- **EXERCISE DIRECTIONS**
Below are entries; output exactly the lines from the one with "U1 pin in+: SIG13 -> SIG11" to the one with "U5 pin V+: GND -> VCC", both included, and nothing else.

- **SUPPLIED MATERIAL**
╭──

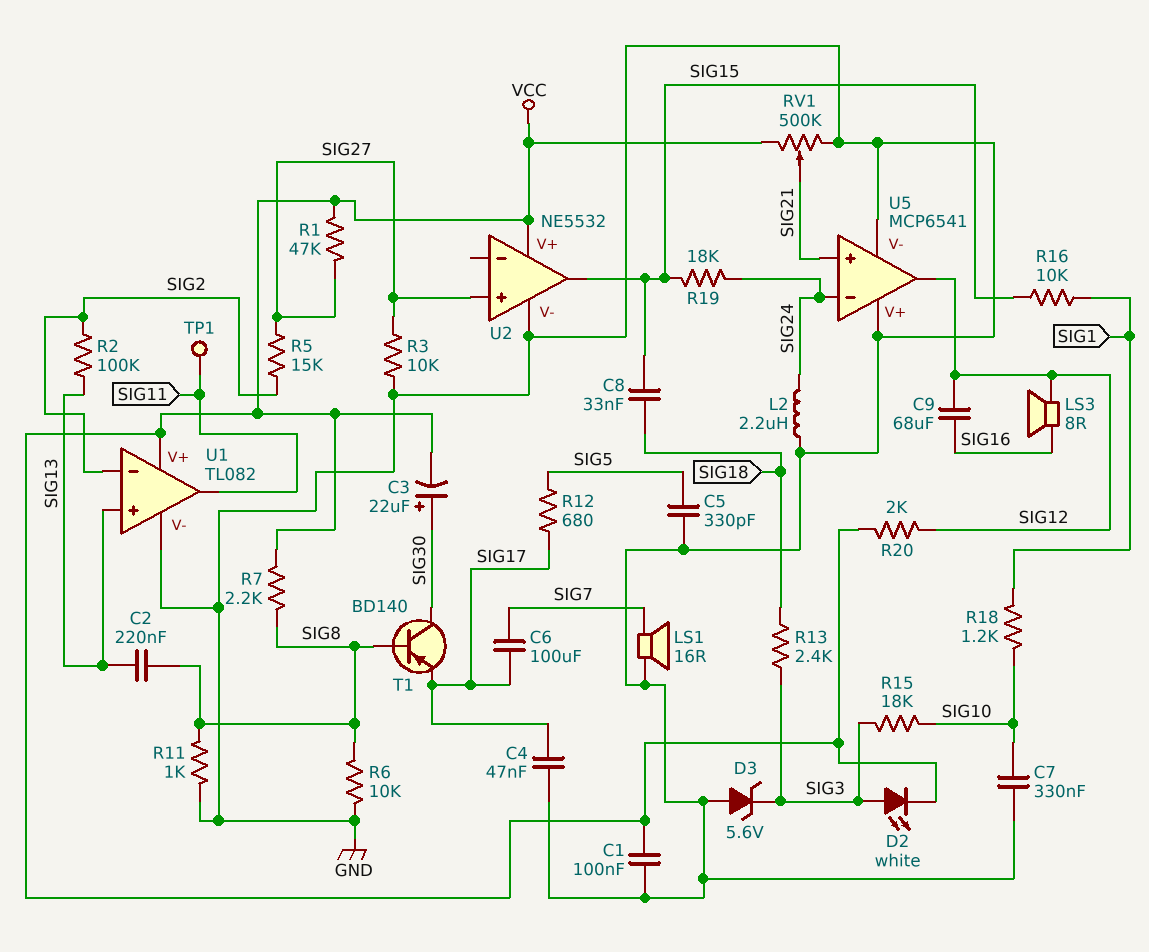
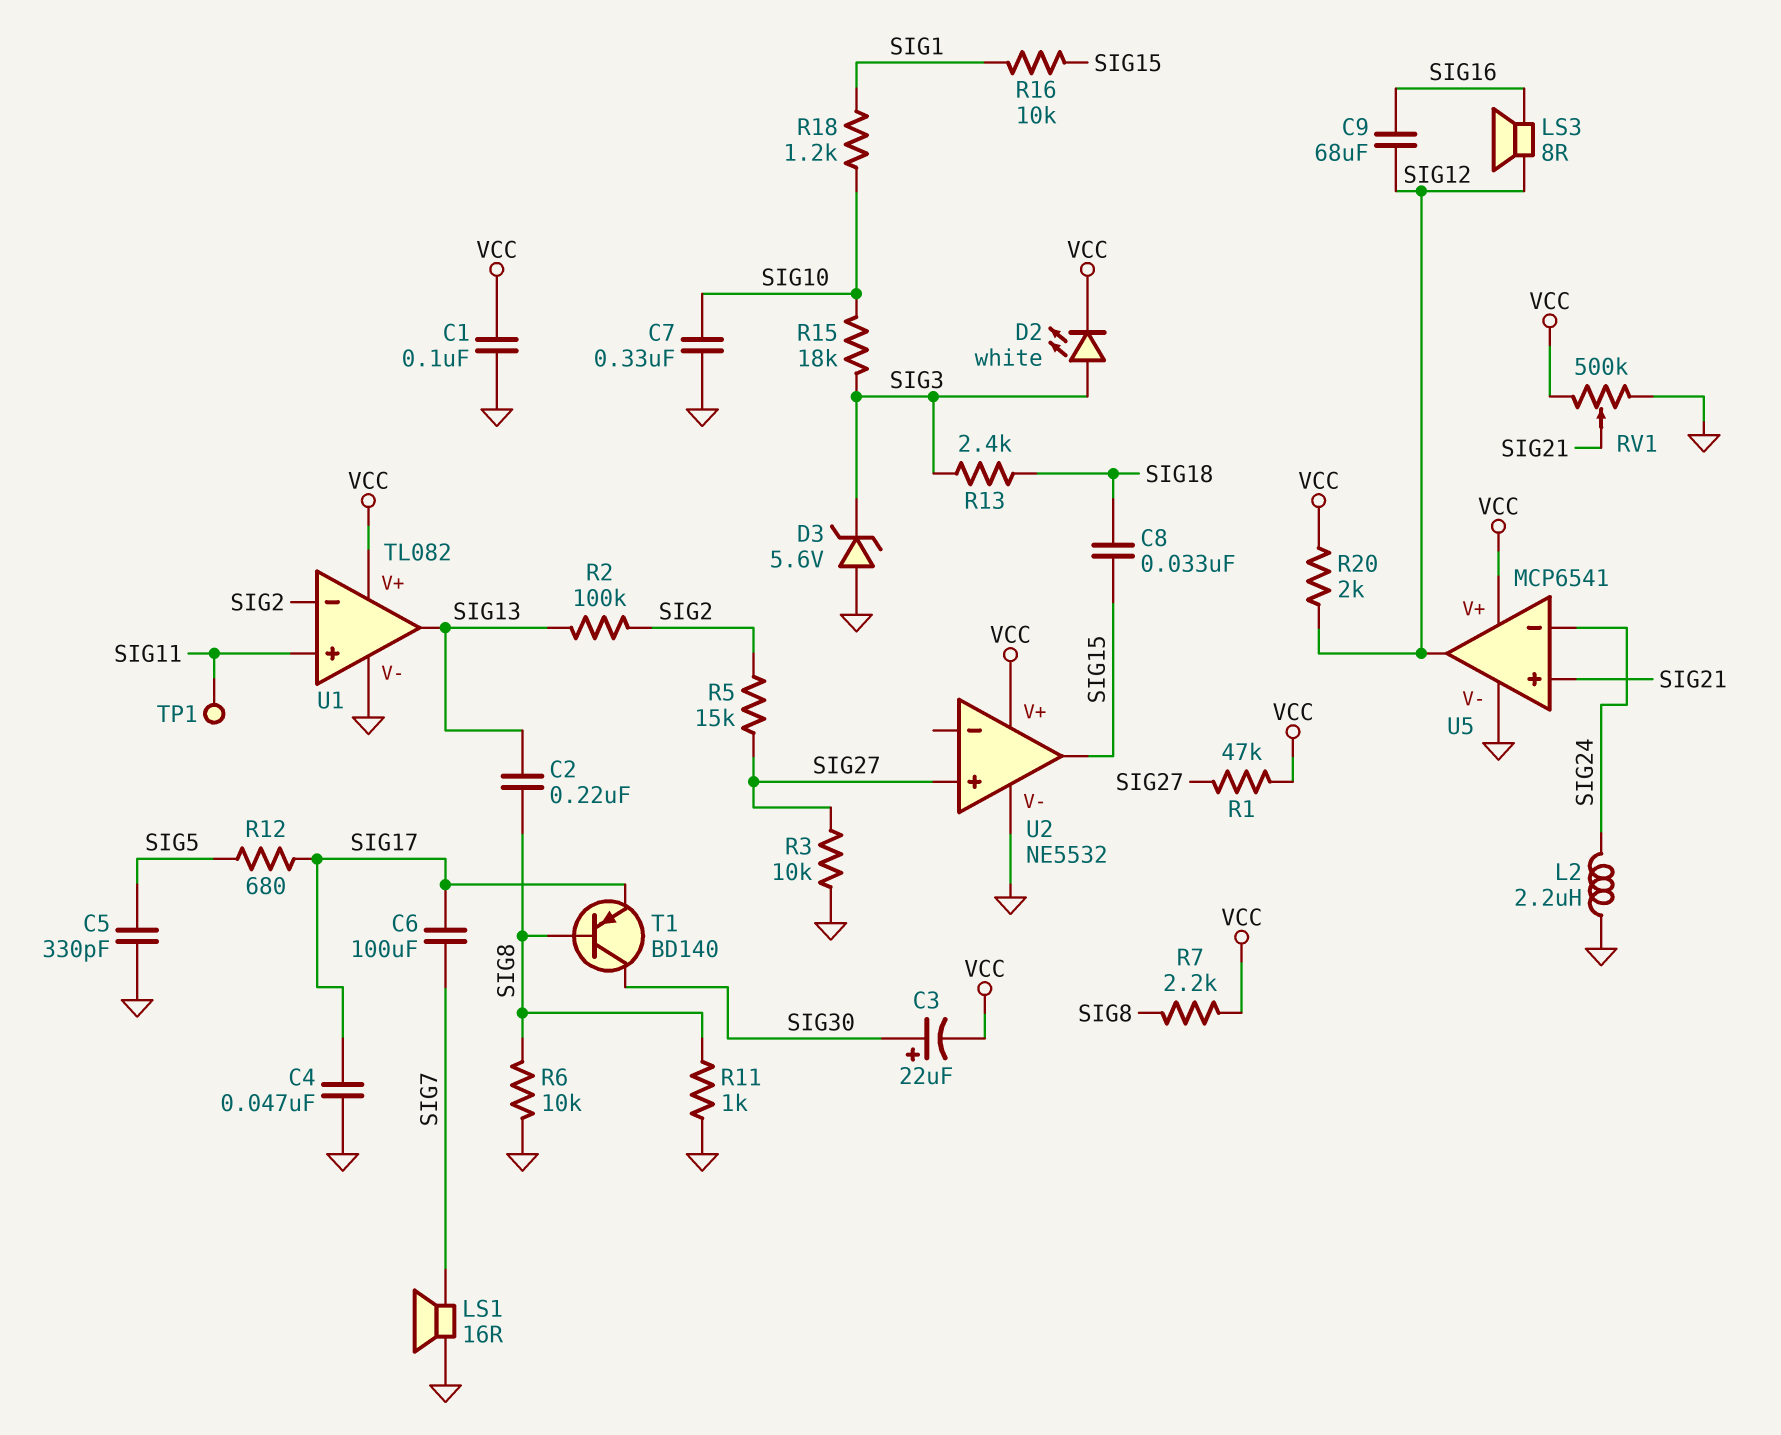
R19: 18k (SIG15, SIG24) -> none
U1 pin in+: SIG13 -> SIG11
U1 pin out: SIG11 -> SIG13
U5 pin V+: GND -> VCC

╰──
╭──

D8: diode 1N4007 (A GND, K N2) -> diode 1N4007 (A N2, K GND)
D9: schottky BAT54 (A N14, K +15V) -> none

╰──

- **RESULT BELOW**
U1 pin in+: SIG13 -> SIG11
U1 pin out: SIG11 -> SIG13
U5 pin V+: GND -> VCC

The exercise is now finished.